[Object correspondence data]
+===+

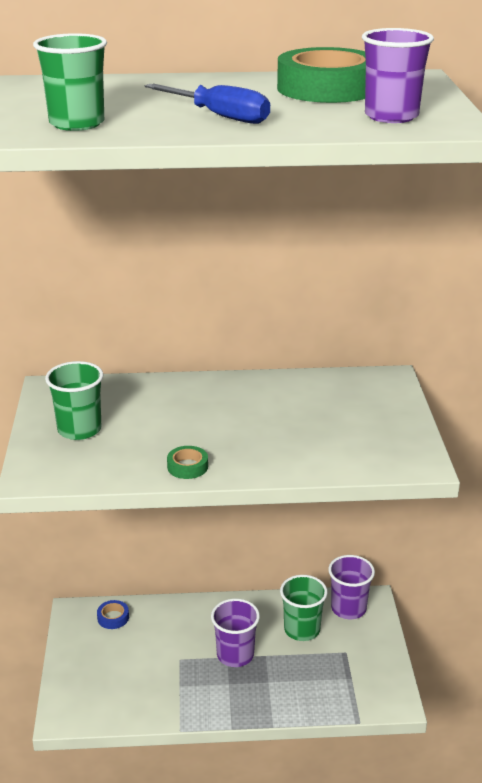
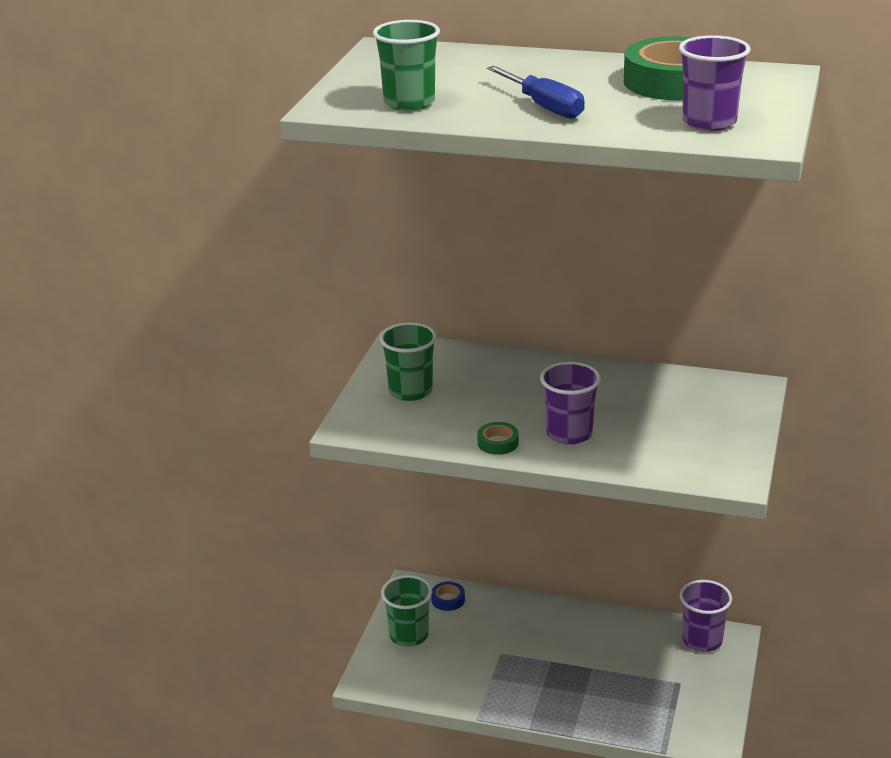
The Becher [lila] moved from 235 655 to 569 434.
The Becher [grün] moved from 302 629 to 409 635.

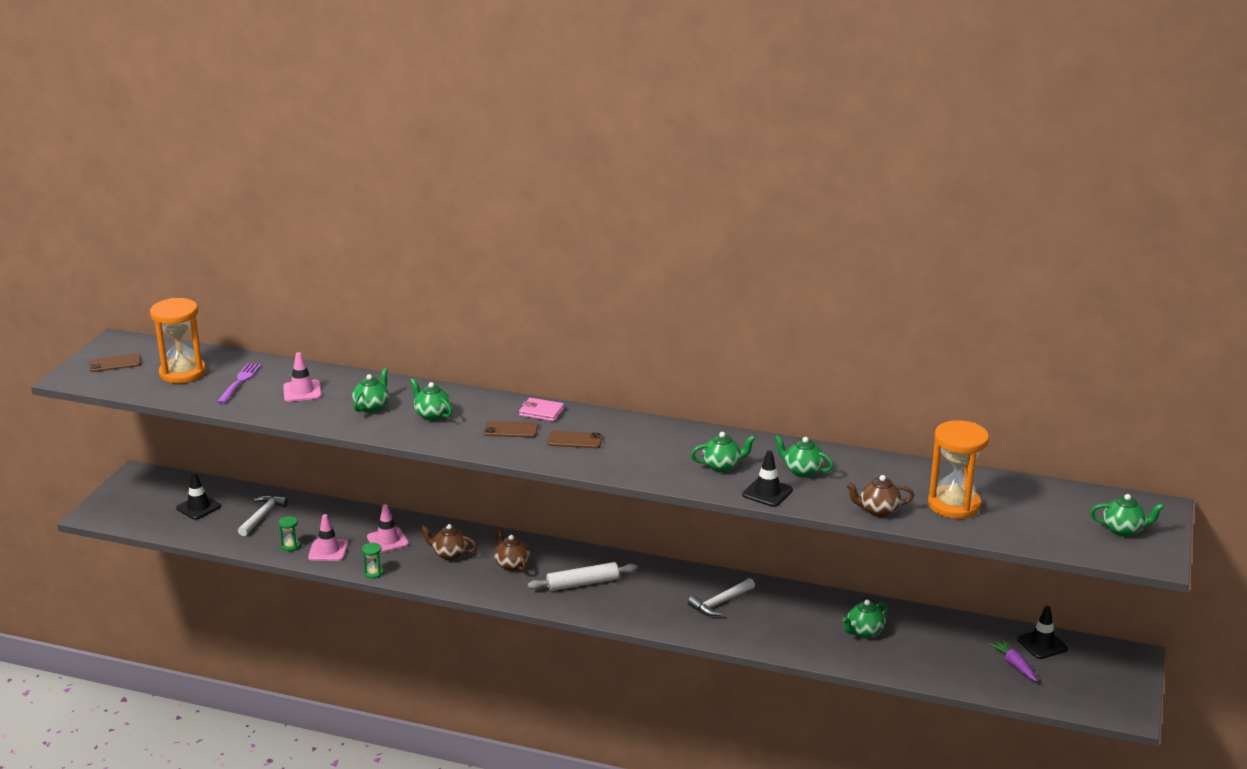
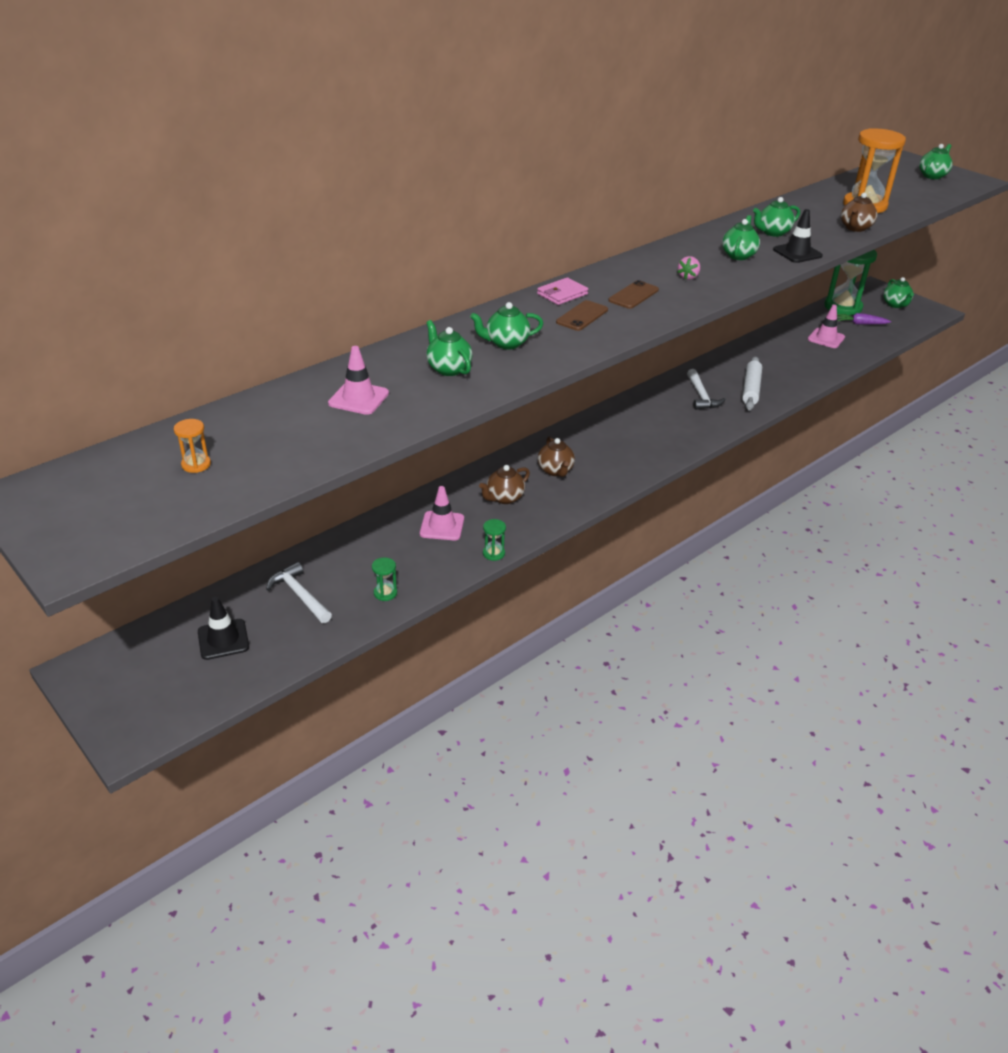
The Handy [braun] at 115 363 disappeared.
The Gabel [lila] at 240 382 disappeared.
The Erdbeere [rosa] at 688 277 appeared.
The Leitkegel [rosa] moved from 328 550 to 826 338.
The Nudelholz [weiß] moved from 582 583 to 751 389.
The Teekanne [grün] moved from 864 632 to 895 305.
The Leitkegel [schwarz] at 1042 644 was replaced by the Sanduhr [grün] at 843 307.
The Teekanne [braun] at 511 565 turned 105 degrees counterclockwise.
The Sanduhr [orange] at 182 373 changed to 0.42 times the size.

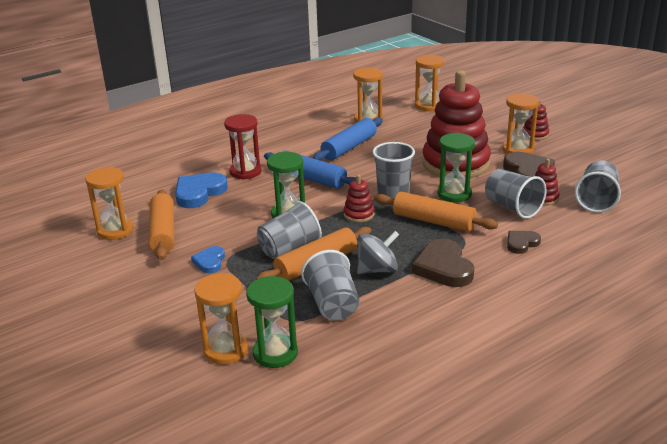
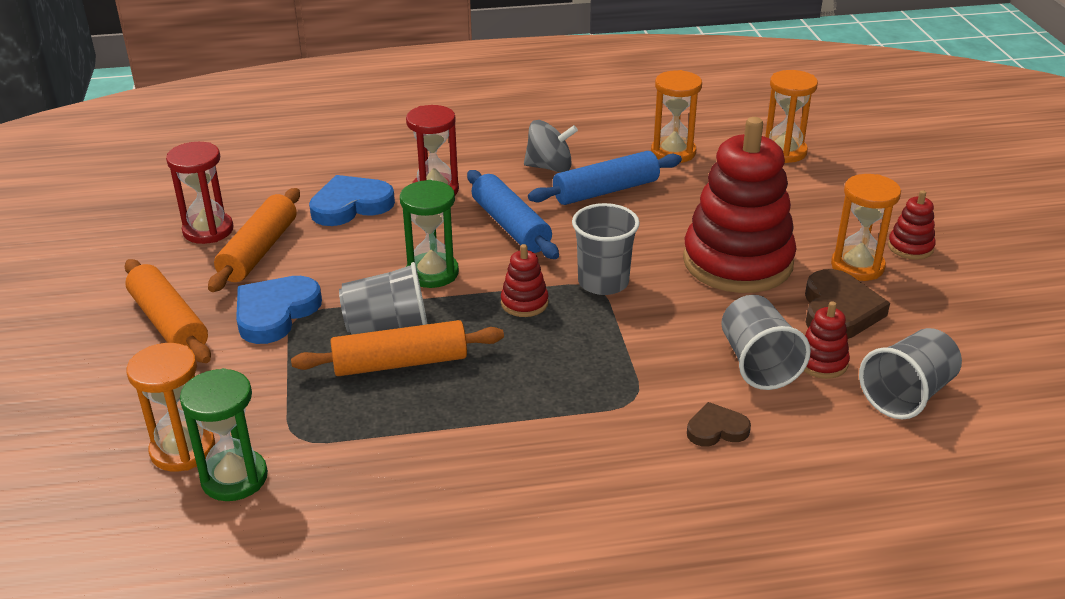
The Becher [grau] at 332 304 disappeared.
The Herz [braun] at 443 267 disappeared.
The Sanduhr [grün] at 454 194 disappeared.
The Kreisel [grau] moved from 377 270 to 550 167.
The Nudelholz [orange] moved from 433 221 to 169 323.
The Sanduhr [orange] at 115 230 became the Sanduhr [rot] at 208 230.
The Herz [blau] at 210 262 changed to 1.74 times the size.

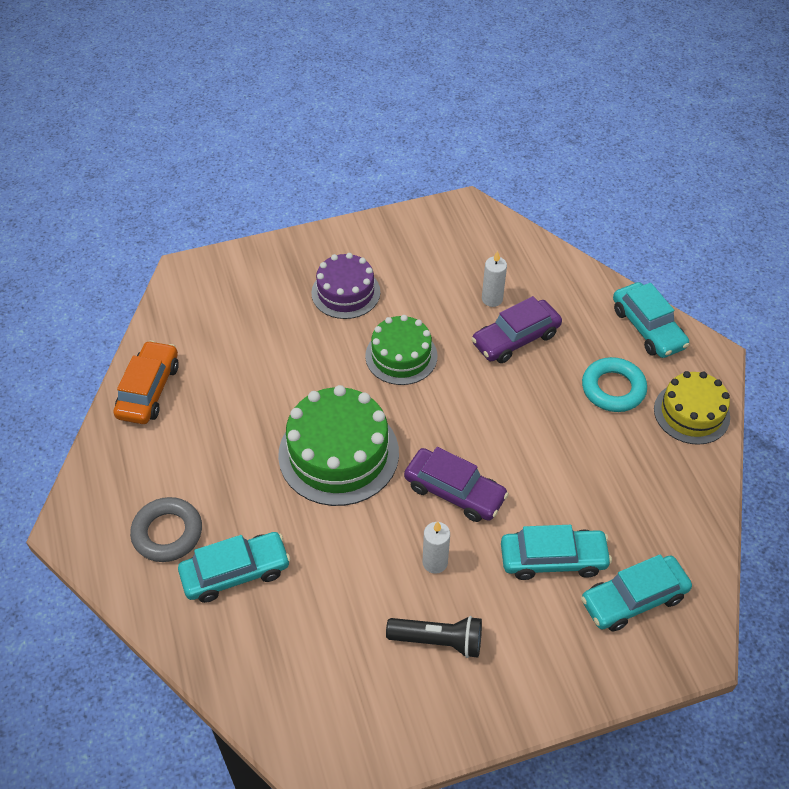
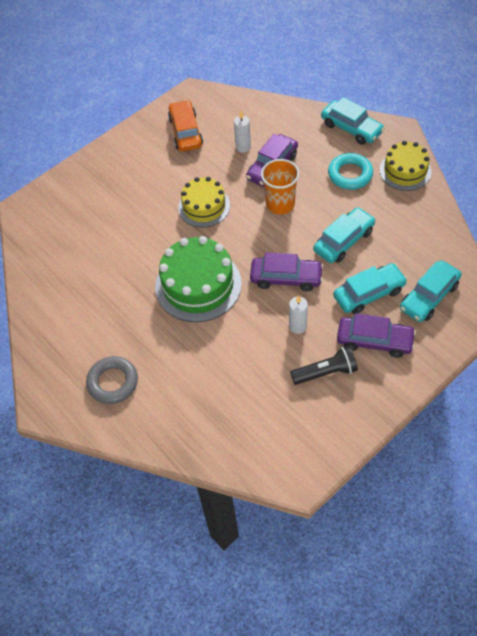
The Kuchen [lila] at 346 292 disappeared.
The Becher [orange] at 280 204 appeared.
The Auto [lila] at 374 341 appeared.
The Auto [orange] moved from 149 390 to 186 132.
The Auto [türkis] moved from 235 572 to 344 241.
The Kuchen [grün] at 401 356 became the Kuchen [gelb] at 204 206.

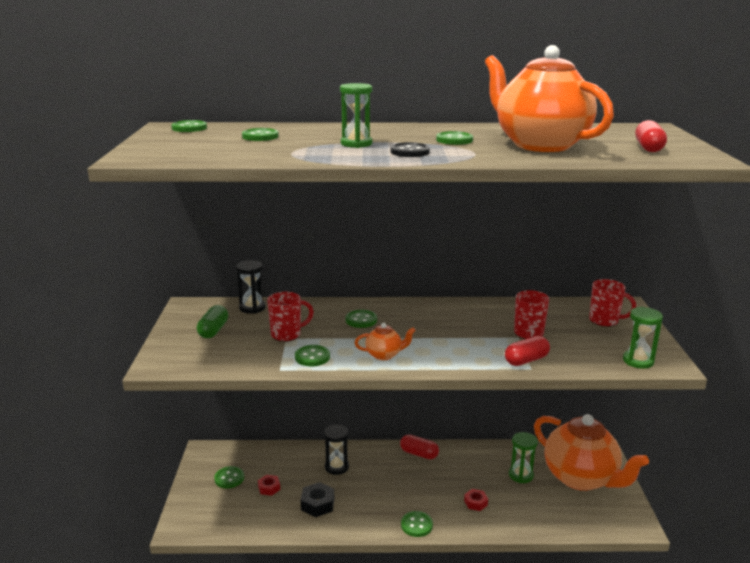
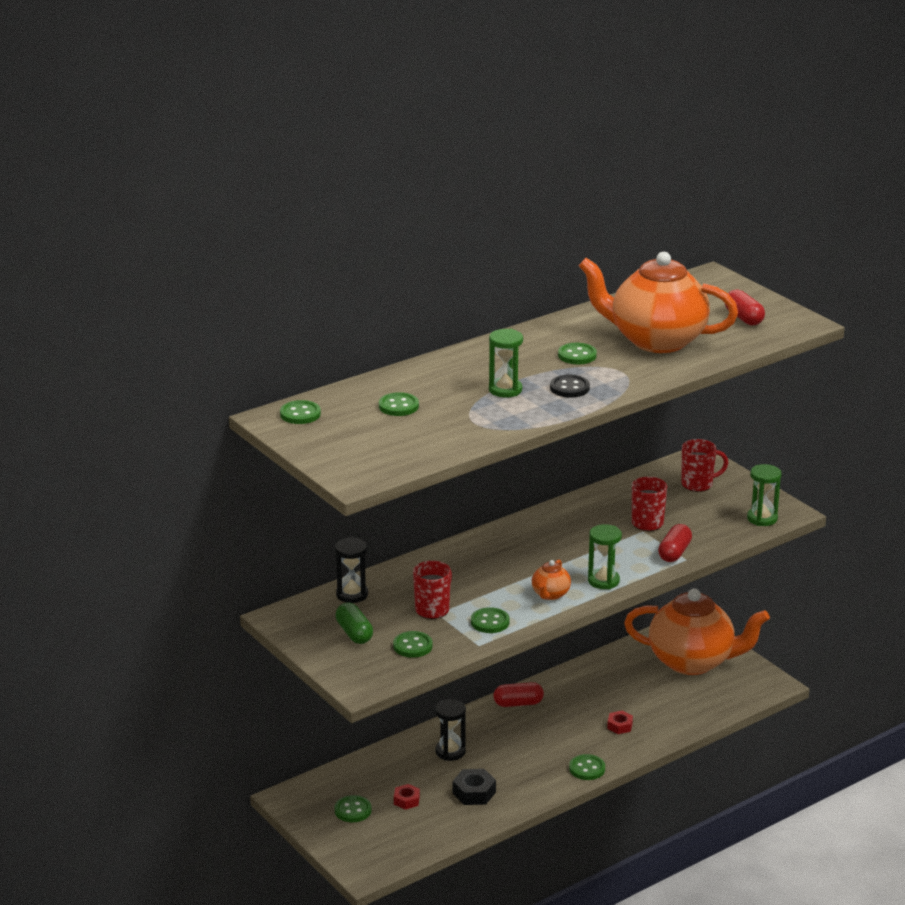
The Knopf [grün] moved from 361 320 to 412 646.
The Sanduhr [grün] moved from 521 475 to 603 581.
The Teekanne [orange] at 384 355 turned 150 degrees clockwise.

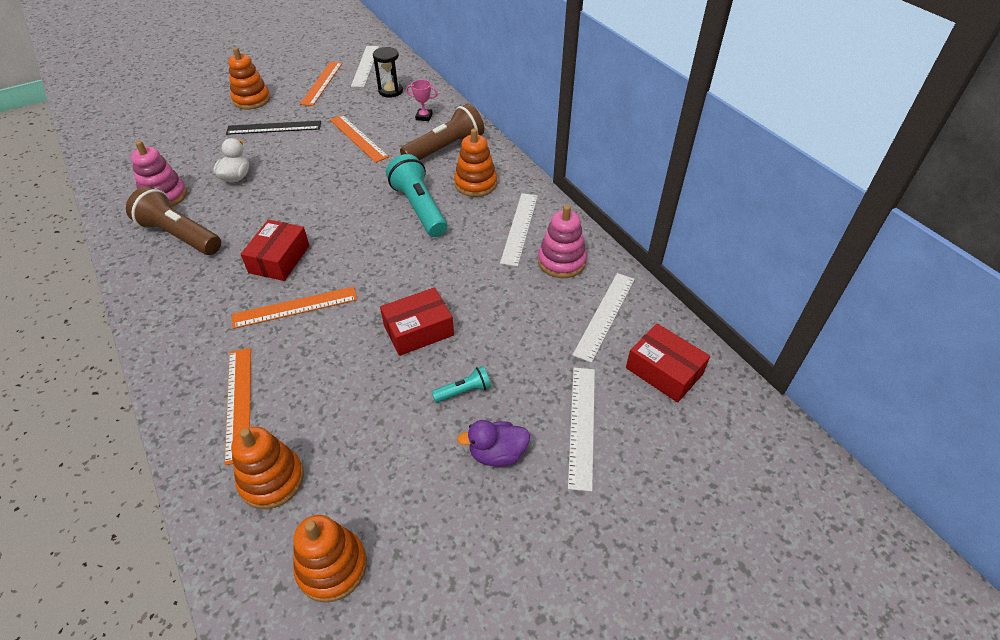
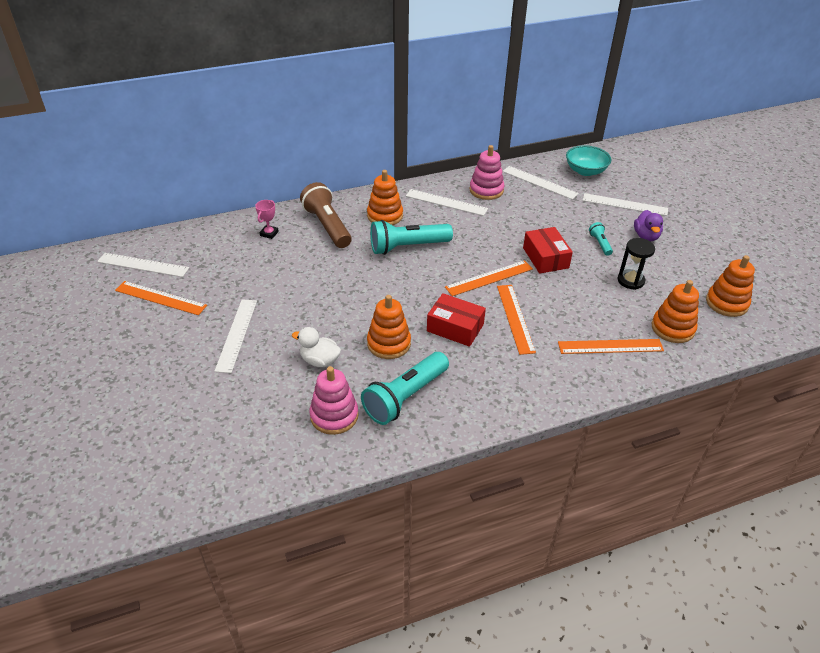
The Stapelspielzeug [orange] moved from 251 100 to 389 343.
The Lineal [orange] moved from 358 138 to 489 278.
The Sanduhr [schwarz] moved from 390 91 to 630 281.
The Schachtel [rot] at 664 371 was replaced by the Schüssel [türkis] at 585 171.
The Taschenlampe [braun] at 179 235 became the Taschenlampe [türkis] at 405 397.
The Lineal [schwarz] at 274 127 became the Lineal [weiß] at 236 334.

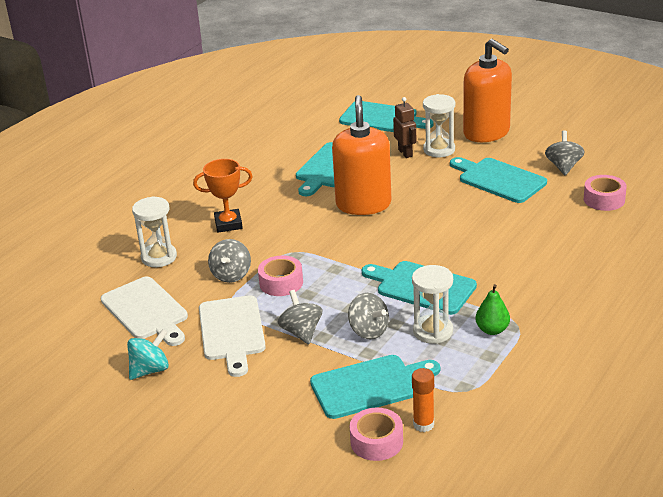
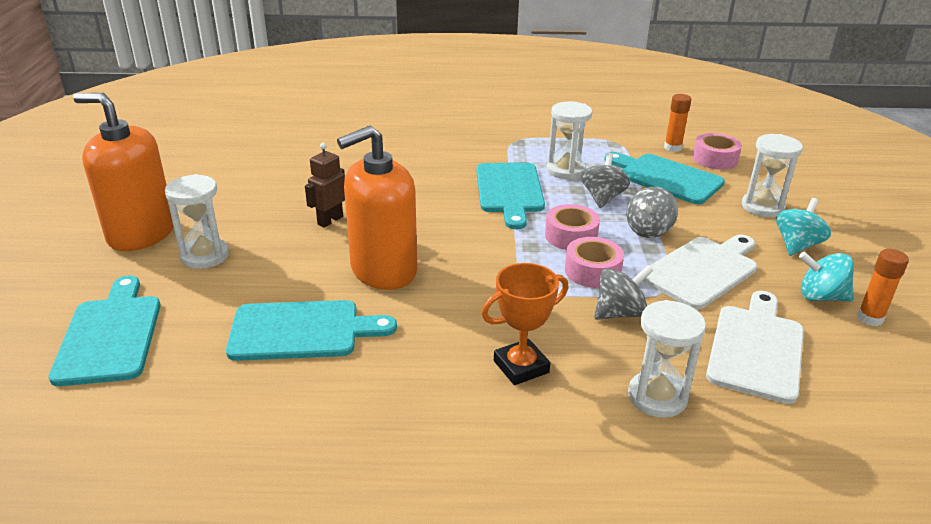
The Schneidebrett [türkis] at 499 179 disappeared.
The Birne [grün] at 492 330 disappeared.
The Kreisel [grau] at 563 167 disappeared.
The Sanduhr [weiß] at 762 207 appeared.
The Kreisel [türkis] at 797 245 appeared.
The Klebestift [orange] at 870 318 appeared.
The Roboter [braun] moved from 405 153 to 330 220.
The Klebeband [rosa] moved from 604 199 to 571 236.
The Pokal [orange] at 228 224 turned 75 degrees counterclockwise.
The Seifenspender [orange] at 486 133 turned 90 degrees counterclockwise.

+===+

▸ Work required:
Please give a count of the lines in the records where the word "schwarz" occurs, with nothing besides it.

▸ Response:
3